▶ [YOUR TASK]
The lines from the start of the listing through the line containing "orange car: 4 -> 3" should be printed exactly, and no other lines should be printed.

▶ [RECORDS TO PROCESS]

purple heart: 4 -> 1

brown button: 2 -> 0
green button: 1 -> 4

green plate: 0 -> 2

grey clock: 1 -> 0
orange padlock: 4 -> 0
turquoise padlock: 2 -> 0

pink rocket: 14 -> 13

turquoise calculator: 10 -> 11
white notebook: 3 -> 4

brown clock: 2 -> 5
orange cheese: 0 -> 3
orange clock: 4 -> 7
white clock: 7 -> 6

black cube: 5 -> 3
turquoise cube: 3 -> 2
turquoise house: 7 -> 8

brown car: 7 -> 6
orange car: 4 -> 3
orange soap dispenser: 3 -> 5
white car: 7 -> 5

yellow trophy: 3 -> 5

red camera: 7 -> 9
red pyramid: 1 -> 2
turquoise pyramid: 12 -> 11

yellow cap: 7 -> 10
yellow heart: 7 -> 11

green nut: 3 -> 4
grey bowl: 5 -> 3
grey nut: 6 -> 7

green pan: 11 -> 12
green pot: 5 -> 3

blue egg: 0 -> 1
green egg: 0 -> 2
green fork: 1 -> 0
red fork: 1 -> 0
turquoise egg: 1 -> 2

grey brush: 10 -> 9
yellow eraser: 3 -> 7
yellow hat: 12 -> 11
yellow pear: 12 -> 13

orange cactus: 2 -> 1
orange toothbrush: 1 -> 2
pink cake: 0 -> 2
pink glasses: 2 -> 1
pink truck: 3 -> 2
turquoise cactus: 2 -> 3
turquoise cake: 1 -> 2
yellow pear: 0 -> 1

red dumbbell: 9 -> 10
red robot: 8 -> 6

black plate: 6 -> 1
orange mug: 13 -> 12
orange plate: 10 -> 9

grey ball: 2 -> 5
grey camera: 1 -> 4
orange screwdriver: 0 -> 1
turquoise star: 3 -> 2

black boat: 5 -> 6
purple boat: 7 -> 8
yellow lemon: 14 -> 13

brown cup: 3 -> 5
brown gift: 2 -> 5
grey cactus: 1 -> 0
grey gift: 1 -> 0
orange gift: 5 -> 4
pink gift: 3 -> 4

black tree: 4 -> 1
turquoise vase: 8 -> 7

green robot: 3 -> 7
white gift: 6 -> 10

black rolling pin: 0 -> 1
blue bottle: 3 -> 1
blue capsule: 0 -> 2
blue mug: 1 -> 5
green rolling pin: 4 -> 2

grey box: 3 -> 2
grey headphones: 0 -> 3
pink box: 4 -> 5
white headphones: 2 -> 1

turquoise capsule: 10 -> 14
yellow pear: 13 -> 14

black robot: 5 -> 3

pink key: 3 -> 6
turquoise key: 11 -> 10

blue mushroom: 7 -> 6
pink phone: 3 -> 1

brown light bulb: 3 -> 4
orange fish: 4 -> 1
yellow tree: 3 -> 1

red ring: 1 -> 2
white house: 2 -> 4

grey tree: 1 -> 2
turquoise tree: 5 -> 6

▶ [REPLY TO THE EXERCISE]
purple heart: 4 -> 1

brown button: 2 -> 0
green button: 1 -> 4

green plate: 0 -> 2

grey clock: 1 -> 0
orange padlock: 4 -> 0
turquoise padlock: 2 -> 0

pink rocket: 14 -> 13

turquoise calculator: 10 -> 11
white notebook: 3 -> 4

brown clock: 2 -> 5
orange cheese: 0 -> 3
orange clock: 4 -> 7
white clock: 7 -> 6

black cube: 5 -> 3
turquoise cube: 3 -> 2
turquoise house: 7 -> 8

brown car: 7 -> 6
orange car: 4 -> 3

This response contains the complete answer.